Instructions to follow:
Could you render the lines below, starting at the one containing "Legend [37, 17]" and ending at the one containing "Identify which cell", as a JSON list of strings with one string per line? Leave out the pictures and any blank lines.

Provided material:
*****

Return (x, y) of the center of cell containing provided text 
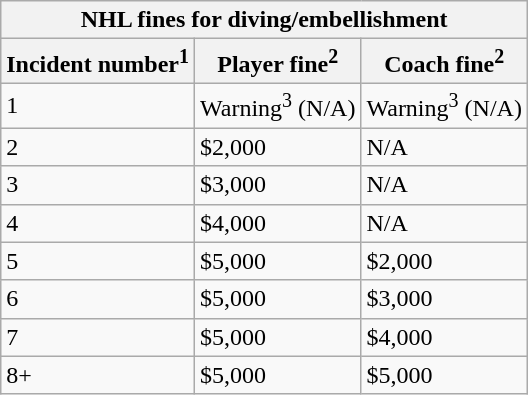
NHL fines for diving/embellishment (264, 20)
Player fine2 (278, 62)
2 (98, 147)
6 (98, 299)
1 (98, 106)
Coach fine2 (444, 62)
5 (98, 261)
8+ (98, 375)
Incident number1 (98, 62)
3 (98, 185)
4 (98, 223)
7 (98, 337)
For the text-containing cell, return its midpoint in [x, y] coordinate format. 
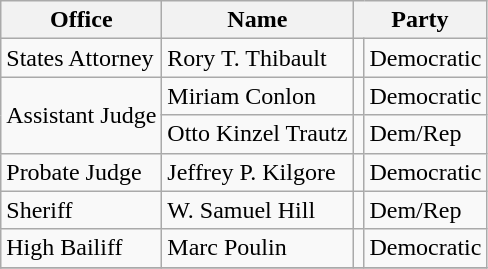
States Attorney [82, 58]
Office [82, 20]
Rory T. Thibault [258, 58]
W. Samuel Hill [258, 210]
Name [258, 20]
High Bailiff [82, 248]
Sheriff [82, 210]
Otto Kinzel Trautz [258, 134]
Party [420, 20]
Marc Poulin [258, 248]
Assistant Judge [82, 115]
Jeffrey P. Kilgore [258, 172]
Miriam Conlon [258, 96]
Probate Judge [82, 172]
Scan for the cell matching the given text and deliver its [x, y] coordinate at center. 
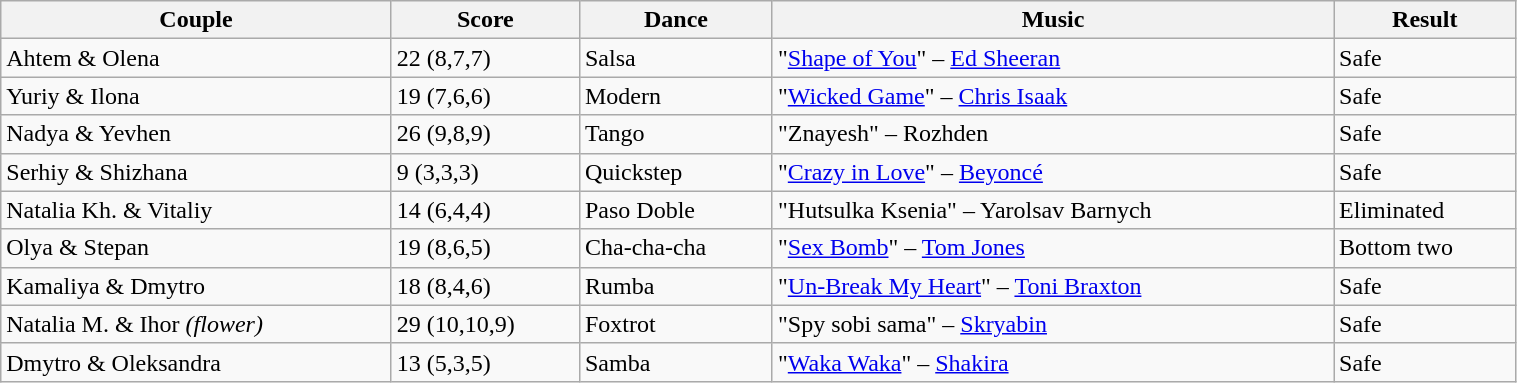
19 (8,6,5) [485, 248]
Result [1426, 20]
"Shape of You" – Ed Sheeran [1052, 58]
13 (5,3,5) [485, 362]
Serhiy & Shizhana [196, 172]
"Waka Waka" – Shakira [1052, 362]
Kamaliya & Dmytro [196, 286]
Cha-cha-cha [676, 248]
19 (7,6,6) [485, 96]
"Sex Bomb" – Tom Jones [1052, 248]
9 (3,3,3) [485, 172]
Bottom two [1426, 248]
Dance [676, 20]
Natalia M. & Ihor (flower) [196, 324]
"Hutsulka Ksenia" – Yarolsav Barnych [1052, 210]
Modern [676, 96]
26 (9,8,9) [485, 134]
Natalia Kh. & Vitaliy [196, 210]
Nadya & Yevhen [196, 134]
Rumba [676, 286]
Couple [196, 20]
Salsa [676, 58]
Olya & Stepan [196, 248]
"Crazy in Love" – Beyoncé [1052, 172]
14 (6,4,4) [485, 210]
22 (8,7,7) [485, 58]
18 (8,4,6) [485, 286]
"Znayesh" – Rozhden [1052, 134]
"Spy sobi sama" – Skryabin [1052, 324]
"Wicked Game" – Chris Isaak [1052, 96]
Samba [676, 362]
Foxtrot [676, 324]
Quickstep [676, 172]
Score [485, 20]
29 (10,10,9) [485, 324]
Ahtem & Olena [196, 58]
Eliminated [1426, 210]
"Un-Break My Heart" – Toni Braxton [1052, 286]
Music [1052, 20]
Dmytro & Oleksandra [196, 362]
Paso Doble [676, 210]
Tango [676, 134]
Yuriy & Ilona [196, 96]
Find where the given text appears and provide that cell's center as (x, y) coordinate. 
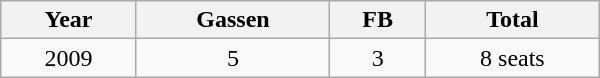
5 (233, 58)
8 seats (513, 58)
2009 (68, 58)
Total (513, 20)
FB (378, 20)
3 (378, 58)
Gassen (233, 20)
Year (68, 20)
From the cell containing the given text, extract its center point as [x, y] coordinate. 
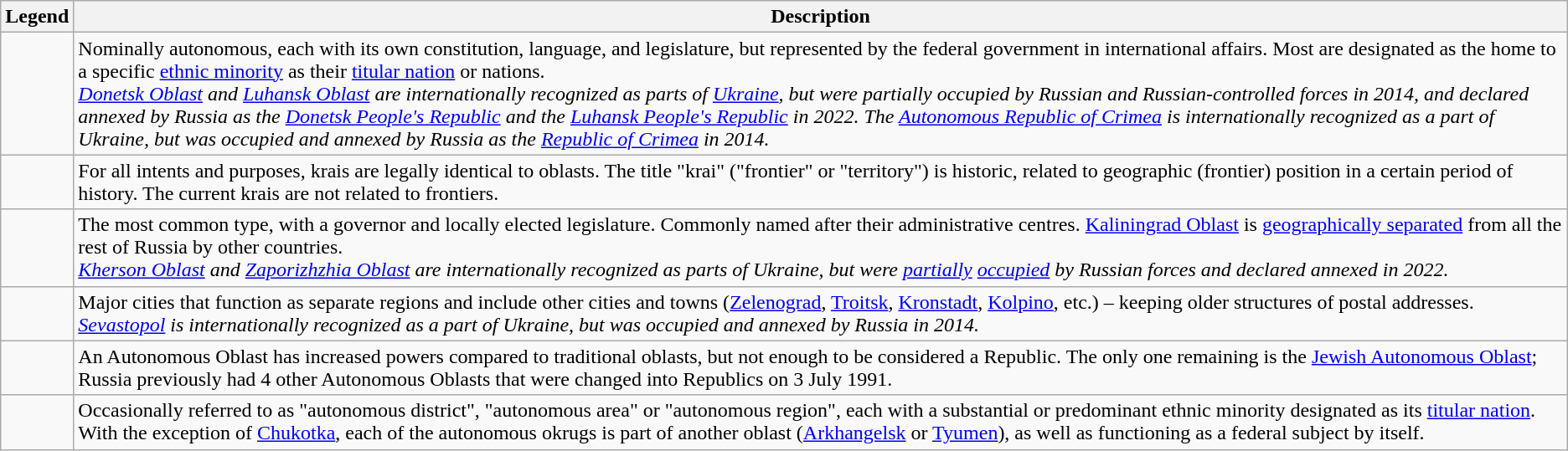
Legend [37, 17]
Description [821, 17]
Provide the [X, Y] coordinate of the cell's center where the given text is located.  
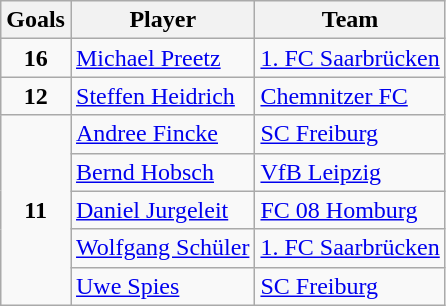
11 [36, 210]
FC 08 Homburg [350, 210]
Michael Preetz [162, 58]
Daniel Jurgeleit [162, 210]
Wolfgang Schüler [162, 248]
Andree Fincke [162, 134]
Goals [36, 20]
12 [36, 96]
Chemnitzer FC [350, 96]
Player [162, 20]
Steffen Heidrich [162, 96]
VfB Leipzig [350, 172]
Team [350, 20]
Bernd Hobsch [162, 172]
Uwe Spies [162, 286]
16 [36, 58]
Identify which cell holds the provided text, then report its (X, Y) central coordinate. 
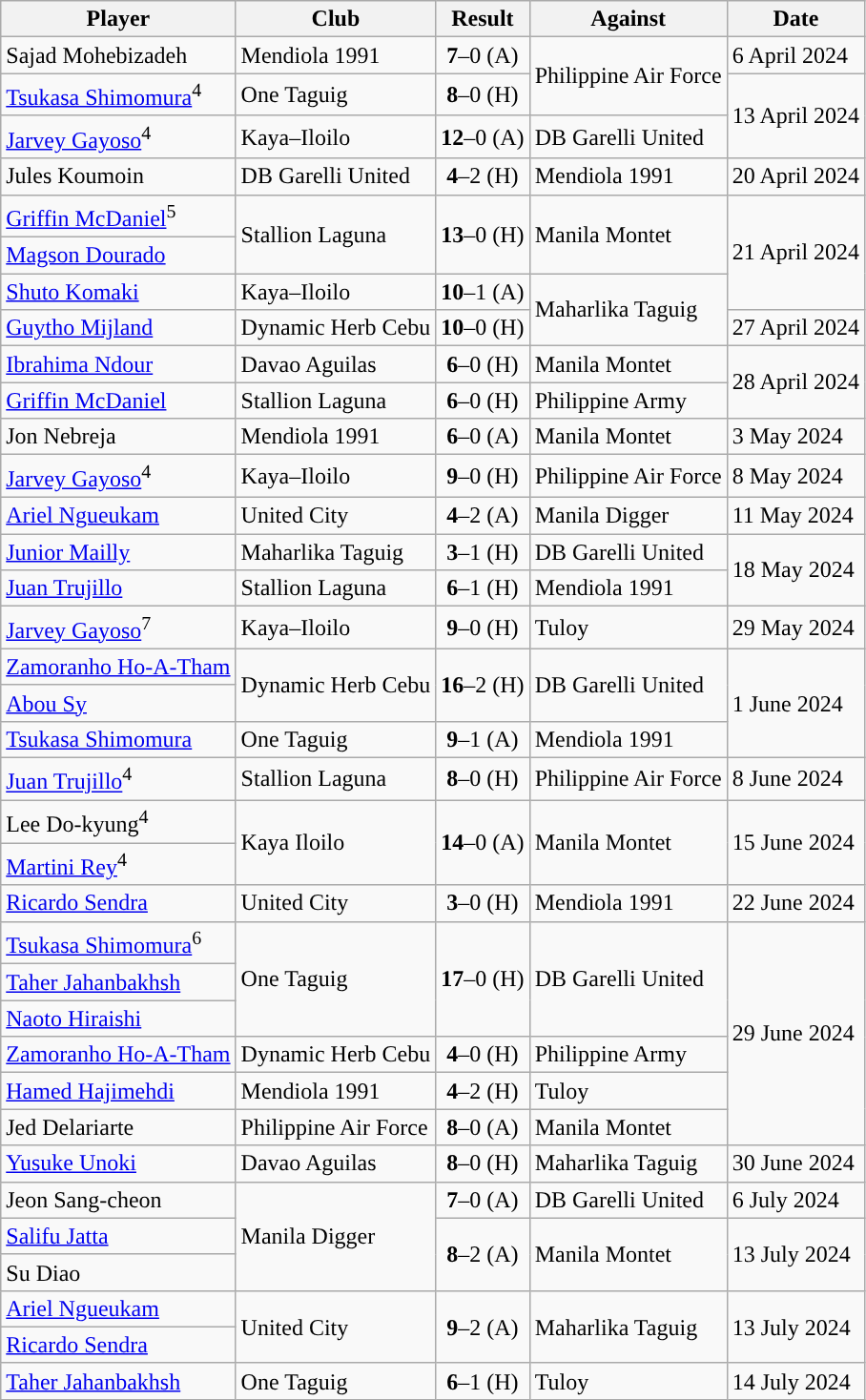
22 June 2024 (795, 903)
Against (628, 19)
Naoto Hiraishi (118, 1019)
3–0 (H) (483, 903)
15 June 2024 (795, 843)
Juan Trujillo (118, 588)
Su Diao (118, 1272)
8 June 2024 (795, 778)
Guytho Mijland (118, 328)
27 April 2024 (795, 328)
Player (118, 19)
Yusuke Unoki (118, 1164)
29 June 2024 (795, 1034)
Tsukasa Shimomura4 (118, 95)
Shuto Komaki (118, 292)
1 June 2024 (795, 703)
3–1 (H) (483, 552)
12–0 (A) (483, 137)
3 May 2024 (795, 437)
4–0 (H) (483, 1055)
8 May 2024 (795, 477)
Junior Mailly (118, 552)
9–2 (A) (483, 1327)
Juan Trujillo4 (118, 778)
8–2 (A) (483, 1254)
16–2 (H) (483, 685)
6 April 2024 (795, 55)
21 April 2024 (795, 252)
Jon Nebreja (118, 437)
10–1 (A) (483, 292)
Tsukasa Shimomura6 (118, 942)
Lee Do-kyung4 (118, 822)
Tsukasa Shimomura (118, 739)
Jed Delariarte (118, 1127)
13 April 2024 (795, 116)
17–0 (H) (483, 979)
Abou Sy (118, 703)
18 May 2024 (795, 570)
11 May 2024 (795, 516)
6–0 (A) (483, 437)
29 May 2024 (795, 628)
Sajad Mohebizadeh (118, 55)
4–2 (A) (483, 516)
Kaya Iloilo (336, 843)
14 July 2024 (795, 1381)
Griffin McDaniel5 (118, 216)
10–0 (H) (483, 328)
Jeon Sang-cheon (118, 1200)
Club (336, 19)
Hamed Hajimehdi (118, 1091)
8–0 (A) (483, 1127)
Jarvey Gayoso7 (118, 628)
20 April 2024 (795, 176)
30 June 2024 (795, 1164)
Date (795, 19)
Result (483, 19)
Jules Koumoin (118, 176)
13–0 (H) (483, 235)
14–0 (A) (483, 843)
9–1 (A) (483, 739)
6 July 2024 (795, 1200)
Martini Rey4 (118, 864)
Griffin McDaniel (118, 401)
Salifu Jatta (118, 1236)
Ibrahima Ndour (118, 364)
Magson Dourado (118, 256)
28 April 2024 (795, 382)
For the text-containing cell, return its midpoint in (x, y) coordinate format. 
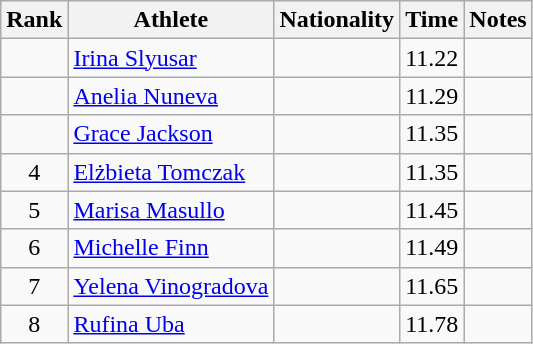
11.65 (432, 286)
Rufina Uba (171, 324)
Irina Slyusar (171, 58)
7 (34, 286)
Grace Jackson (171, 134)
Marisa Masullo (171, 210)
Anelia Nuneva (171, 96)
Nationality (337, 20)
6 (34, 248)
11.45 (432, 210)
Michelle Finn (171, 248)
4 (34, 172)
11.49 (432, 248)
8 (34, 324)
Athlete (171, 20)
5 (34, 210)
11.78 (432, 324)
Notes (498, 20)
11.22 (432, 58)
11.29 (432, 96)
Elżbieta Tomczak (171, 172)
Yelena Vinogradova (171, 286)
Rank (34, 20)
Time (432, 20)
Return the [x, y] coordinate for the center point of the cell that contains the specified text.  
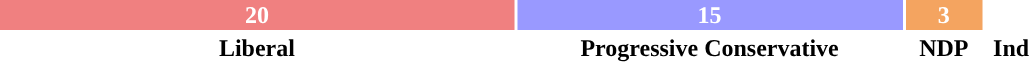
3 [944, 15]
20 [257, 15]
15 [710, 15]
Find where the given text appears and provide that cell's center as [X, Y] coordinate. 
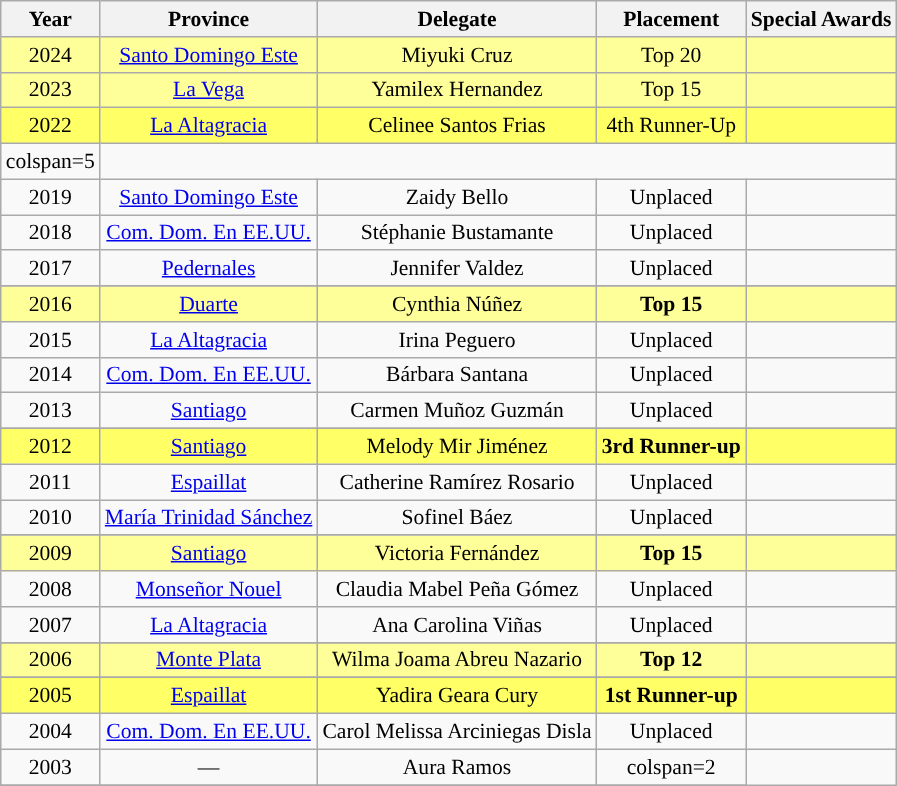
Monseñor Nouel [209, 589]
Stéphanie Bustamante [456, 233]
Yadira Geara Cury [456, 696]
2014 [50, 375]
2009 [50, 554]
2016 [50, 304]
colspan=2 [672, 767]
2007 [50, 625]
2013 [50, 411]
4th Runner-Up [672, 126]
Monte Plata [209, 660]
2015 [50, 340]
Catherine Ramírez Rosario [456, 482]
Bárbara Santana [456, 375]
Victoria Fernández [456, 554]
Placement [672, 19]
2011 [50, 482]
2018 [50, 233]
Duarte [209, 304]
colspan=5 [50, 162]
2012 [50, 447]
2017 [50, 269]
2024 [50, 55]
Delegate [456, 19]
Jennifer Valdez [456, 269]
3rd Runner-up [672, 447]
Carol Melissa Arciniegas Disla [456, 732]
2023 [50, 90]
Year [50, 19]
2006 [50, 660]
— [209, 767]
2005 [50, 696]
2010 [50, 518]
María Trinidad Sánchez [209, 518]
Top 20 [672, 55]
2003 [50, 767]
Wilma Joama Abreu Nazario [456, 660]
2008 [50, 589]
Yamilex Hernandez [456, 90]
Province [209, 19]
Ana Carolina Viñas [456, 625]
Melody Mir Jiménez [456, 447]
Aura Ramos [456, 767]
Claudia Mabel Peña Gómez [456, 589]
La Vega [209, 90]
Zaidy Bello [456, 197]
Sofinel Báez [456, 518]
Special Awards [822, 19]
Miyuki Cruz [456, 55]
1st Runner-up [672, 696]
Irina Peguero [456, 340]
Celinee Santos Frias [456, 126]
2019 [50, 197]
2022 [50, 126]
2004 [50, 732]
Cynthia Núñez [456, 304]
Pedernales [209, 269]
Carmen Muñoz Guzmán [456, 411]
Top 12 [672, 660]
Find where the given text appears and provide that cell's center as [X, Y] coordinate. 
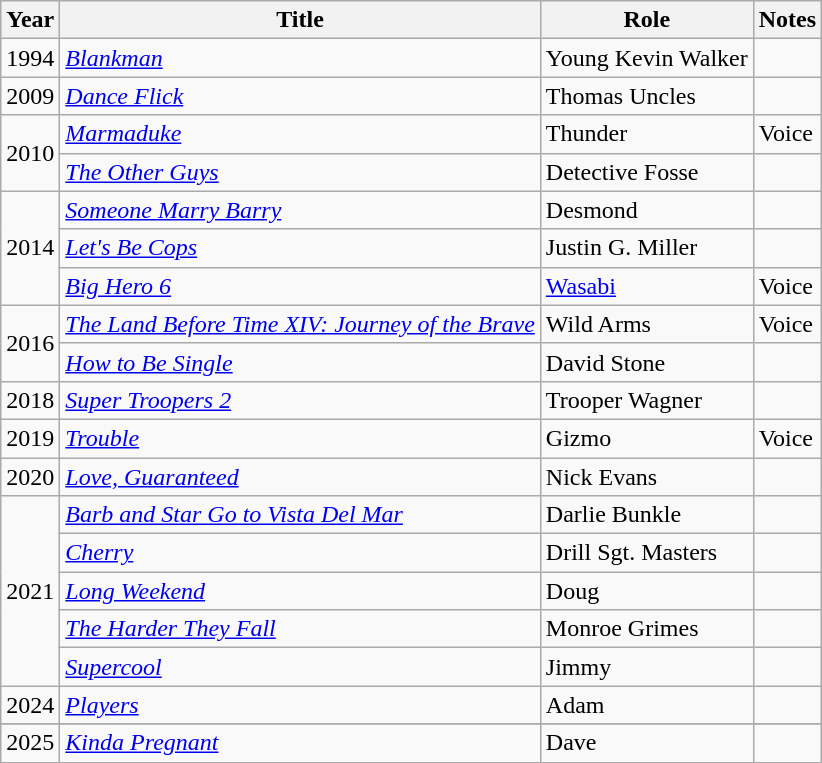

*****

Task answer:
[
  "Legend [37, 17]",
  "Description [821, 17]",
  "Provide the [X, Y] coordinate of the cell's center where the given text is located.  ",
  "11 [36, 210]",
  "FC 08 Homburg [350, 210]",
  "Michael Preetz [162, 58]",
  "Daniel Jurgeleit [162, 210]",
  "Wolfgang Schüler [162, 248]",
  "Andree Fincke [162, 134]",
  "Goals [36, 20]",
  "12 [36, 96]",
  "Chemnitzer FC [350, 96]",
  "Player [162, 20]",
  "Steffen Heidrich [162, 96]",
  "VfB Leipzig [350, 172]",
  "Team [350, 20]",
  "Bernd Hobsch [162, 172]",
  "Uwe Spies [162, 286]",
  "16 [36, 58]",
  "Identify which cell holds the provided text, then report its (X, Y) central coordinate. "
]